→ PROBLEM TO WORK ON
From the listing below, set down exactly the lines between the one holding "(457, 127) = (512, 154): none -> black book" and the one holding "(274, 339) = (312, 288): green cube -> none", inclusive. No other line is wanted.

** Opening EXERCISE DATA block **

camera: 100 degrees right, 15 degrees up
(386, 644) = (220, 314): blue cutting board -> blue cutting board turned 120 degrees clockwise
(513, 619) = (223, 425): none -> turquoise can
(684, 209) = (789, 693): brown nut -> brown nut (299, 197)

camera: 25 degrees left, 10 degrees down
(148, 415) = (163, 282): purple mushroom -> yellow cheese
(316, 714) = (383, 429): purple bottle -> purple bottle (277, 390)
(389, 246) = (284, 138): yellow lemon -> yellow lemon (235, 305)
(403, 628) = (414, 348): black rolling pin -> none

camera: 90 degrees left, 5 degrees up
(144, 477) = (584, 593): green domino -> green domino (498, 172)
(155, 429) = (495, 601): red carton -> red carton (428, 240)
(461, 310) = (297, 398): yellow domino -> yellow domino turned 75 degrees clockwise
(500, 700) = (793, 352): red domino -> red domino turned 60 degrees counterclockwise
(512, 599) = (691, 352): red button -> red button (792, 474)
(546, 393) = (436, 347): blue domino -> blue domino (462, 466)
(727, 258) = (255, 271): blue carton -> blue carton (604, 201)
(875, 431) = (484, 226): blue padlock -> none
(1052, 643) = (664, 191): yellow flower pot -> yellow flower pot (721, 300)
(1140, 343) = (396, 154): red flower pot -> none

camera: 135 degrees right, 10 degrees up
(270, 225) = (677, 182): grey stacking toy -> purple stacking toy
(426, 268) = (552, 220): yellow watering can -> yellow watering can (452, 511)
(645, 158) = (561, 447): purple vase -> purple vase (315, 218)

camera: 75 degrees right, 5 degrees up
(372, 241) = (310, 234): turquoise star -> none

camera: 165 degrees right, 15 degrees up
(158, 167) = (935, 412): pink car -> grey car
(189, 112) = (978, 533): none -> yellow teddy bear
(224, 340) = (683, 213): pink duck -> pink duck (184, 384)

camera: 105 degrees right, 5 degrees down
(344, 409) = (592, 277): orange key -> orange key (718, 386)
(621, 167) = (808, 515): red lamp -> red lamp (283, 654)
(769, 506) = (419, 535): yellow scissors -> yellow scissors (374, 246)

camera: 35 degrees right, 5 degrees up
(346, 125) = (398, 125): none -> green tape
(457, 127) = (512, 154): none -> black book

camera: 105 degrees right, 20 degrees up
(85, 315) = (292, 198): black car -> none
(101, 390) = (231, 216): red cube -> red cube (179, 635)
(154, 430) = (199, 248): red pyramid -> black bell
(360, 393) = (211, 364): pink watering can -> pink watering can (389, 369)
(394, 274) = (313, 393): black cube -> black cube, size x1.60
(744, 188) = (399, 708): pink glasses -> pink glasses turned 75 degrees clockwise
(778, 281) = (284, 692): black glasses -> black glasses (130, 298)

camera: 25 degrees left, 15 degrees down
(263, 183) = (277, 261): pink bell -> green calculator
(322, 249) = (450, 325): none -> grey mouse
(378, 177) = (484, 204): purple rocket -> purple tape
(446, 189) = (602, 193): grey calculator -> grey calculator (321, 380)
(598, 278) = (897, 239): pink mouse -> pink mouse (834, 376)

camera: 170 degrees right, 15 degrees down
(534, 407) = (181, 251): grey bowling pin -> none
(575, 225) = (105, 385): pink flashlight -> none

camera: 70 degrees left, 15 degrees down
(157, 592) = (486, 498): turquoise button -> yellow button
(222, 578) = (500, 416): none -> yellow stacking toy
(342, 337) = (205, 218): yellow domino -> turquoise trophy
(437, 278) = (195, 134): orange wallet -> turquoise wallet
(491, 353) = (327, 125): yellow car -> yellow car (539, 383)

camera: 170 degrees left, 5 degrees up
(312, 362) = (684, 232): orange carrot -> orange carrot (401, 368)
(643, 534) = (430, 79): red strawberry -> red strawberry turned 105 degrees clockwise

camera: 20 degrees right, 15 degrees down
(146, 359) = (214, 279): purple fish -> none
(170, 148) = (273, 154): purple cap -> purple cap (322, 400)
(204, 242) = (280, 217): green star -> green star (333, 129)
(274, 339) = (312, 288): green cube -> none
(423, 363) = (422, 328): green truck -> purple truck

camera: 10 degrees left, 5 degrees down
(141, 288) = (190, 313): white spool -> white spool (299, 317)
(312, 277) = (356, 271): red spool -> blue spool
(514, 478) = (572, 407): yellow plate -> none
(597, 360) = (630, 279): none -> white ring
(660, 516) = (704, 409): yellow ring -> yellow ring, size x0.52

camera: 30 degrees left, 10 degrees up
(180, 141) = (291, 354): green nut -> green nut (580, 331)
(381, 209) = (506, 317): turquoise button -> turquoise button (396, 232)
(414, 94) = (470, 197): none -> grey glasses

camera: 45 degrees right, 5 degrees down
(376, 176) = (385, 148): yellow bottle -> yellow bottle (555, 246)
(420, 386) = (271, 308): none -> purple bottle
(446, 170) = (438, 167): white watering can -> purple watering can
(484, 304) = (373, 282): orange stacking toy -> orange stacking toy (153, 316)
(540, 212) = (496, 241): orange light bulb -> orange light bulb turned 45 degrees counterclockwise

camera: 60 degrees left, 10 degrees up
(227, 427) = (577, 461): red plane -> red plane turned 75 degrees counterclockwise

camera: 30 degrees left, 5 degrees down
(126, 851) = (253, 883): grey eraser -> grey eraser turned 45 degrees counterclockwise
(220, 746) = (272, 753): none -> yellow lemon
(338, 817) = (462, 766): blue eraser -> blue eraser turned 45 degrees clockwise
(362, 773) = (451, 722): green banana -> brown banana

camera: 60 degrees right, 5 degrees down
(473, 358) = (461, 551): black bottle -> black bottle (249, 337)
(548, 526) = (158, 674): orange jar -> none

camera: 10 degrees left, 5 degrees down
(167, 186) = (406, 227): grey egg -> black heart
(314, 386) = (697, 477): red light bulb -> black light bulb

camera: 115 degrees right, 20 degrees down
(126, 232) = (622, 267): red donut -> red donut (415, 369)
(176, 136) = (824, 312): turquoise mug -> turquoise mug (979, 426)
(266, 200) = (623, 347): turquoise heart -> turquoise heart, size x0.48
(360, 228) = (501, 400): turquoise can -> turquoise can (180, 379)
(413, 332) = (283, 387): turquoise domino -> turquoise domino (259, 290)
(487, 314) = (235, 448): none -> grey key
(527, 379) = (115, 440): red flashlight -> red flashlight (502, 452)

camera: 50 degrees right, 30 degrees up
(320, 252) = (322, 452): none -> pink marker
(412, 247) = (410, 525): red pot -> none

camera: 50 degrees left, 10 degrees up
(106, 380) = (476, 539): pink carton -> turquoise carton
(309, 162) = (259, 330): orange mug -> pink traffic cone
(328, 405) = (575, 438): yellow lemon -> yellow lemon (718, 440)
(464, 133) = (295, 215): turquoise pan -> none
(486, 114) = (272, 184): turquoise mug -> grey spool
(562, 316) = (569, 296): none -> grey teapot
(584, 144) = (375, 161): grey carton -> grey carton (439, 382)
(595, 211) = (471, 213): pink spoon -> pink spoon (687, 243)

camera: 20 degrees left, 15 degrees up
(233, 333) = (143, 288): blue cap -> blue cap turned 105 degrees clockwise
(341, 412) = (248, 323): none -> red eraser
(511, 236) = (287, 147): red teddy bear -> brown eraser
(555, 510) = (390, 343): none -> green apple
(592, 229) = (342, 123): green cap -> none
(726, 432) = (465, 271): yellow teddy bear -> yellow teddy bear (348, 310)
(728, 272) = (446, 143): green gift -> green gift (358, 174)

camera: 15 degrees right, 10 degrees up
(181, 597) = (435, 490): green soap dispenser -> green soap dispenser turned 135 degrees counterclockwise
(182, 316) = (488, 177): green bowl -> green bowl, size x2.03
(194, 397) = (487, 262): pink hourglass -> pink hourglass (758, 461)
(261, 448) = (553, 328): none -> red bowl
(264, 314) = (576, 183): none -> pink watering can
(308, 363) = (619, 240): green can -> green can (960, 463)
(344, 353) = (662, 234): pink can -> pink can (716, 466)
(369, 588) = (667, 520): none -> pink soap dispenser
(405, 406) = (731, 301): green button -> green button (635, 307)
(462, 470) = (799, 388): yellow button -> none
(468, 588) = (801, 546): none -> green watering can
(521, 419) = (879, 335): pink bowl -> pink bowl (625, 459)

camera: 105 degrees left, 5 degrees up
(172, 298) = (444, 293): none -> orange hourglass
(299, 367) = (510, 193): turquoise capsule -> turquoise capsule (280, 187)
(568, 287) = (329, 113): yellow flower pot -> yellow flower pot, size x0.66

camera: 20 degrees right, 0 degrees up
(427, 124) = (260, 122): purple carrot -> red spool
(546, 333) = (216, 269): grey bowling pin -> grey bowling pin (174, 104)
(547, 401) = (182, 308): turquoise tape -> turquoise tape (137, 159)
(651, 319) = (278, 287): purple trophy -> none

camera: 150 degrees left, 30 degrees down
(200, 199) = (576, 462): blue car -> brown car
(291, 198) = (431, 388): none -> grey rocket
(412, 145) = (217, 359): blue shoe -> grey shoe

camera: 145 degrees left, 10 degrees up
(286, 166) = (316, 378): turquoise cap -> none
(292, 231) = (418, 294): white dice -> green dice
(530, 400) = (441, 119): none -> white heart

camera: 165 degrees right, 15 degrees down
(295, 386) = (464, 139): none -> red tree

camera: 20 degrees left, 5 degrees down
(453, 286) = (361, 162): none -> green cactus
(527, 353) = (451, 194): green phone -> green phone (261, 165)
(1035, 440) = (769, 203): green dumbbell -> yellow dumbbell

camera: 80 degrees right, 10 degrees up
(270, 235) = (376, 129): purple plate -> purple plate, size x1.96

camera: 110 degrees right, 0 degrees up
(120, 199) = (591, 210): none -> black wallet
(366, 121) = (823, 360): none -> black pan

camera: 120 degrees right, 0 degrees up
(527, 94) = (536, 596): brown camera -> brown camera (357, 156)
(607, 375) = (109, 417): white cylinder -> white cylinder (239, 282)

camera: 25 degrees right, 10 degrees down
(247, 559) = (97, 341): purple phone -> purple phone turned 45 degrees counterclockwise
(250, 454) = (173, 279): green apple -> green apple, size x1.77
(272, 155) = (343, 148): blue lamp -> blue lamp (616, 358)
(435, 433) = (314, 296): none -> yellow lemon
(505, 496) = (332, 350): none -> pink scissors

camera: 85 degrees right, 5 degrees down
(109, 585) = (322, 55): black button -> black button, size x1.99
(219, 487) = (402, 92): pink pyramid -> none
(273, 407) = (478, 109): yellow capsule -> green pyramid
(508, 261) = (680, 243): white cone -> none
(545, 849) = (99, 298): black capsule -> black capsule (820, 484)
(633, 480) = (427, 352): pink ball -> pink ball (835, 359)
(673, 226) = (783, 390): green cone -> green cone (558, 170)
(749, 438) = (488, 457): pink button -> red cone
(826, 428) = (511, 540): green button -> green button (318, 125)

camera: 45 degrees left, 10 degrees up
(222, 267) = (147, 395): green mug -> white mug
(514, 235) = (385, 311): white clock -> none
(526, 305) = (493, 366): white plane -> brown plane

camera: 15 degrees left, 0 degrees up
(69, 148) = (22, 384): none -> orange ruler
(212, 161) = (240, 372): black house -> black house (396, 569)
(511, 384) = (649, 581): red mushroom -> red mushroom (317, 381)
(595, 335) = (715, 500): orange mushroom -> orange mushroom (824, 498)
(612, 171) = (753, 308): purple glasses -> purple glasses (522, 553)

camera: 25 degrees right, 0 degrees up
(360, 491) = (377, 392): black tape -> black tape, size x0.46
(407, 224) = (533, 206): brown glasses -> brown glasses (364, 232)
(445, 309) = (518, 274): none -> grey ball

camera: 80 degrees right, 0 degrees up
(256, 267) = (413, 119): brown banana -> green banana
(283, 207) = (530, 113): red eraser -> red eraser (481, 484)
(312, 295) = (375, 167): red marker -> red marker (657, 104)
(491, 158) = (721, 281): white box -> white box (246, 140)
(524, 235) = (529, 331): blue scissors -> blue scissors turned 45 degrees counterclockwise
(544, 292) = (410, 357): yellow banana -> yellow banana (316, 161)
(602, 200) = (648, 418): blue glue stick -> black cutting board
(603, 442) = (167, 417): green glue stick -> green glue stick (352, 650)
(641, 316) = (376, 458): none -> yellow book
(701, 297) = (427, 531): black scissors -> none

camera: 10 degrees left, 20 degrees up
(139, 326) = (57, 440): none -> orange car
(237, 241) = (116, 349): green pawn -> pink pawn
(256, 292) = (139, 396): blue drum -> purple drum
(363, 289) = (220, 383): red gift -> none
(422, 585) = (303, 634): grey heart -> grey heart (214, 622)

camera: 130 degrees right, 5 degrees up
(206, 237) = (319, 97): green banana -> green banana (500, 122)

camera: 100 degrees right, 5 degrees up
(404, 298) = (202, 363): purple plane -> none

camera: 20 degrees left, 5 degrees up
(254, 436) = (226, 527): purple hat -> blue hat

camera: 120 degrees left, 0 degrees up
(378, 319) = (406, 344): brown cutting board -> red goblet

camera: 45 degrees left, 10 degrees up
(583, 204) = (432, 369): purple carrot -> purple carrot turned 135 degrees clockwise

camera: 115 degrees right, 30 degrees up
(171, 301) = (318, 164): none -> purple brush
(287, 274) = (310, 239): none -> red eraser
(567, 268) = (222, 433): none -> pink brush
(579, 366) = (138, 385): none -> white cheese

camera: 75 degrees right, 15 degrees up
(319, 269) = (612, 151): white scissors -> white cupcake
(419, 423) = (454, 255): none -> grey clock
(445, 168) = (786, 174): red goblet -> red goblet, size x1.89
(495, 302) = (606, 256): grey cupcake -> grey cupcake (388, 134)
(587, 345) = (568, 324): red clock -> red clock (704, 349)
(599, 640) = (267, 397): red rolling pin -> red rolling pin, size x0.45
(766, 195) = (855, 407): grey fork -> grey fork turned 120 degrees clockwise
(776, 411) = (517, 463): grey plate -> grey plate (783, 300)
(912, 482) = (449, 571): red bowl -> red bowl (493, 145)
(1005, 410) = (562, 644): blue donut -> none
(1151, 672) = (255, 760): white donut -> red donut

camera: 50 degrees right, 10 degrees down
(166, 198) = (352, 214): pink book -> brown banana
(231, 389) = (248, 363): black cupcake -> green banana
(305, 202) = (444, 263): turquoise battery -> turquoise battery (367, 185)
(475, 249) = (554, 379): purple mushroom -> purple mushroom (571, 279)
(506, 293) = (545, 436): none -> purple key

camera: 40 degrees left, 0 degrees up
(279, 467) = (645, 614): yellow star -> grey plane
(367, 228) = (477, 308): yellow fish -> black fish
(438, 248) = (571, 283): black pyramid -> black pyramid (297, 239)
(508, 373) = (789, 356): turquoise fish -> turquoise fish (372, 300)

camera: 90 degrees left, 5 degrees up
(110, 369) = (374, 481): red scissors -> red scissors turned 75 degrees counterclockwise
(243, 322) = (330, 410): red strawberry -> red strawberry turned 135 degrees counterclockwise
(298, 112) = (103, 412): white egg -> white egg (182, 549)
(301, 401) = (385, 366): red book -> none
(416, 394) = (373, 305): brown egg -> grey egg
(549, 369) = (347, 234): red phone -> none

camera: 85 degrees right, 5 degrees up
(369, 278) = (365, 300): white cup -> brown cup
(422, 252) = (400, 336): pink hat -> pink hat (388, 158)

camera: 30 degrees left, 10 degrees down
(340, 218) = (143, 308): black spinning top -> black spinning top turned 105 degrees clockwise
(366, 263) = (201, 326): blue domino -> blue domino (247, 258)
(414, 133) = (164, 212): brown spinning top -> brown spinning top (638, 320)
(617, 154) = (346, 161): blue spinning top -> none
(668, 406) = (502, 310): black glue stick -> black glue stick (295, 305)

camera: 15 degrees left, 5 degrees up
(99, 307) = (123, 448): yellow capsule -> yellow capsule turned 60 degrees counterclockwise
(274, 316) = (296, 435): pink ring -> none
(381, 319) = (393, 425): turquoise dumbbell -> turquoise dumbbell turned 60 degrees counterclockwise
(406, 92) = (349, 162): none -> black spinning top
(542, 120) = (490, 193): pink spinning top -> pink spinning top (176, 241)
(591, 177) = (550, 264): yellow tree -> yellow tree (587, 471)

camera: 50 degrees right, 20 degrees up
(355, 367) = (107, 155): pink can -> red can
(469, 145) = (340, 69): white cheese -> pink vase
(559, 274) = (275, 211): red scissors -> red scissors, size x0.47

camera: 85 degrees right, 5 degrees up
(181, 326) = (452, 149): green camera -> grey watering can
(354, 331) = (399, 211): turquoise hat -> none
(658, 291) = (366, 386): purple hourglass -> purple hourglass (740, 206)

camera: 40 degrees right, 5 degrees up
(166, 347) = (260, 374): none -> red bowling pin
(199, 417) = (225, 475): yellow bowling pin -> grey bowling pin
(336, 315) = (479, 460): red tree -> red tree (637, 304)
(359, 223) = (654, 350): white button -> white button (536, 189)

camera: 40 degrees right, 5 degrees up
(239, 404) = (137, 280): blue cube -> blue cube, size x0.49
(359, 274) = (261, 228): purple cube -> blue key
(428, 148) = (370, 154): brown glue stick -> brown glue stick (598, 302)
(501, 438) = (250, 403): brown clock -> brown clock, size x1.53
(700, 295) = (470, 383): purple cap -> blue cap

** Closing EXERCISE DATA block **

→ WRITTEN ANSWER
(457, 127) = (512, 154): none -> black book

camera: 105 degrees right, 20 degrees up
(85, 315) = (292, 198): black car -> none
(101, 390) = (231, 216): red cube -> red cube (179, 635)
(154, 430) = (199, 248): red pyramid -> black bell
(360, 393) = (211, 364): pink watering can -> pink watering can (389, 369)
(394, 274) = (313, 393): black cube -> black cube, size x1.60
(744, 188) = (399, 708): pink glasses -> pink glasses turned 75 degrees clockwise
(778, 281) = (284, 692): black glasses -> black glasses (130, 298)

camera: 25 degrees left, 15 degrees down
(263, 183) = (277, 261): pink bell -> green calculator
(322, 249) = (450, 325): none -> grey mouse
(378, 177) = (484, 204): purple rocket -> purple tape
(446, 189) = (602, 193): grey calculator -> grey calculator (321, 380)
(598, 278) = (897, 239): pink mouse -> pink mouse (834, 376)

camera: 170 degrees right, 15 degrees down
(534, 407) = (181, 251): grey bowling pin -> none
(575, 225) = (105, 385): pink flashlight -> none

camera: 70 degrees left, 15 degrees down
(157, 592) = (486, 498): turquoise button -> yellow button
(222, 578) = (500, 416): none -> yellow stacking toy
(342, 337) = (205, 218): yellow domino -> turquoise trophy
(437, 278) = (195, 134): orange wallet -> turquoise wallet
(491, 353) = (327, 125): yellow car -> yellow car (539, 383)

camera: 170 degrees left, 5 degrees up
(312, 362) = (684, 232): orange carrot -> orange carrot (401, 368)
(643, 534) = (430, 79): red strawberry -> red strawberry turned 105 degrees clockwise

camera: 20 degrees right, 15 degrees down
(146, 359) = (214, 279): purple fish -> none
(170, 148) = (273, 154): purple cap -> purple cap (322, 400)
(204, 242) = (280, 217): green star -> green star (333, 129)
(274, 339) = (312, 288): green cube -> none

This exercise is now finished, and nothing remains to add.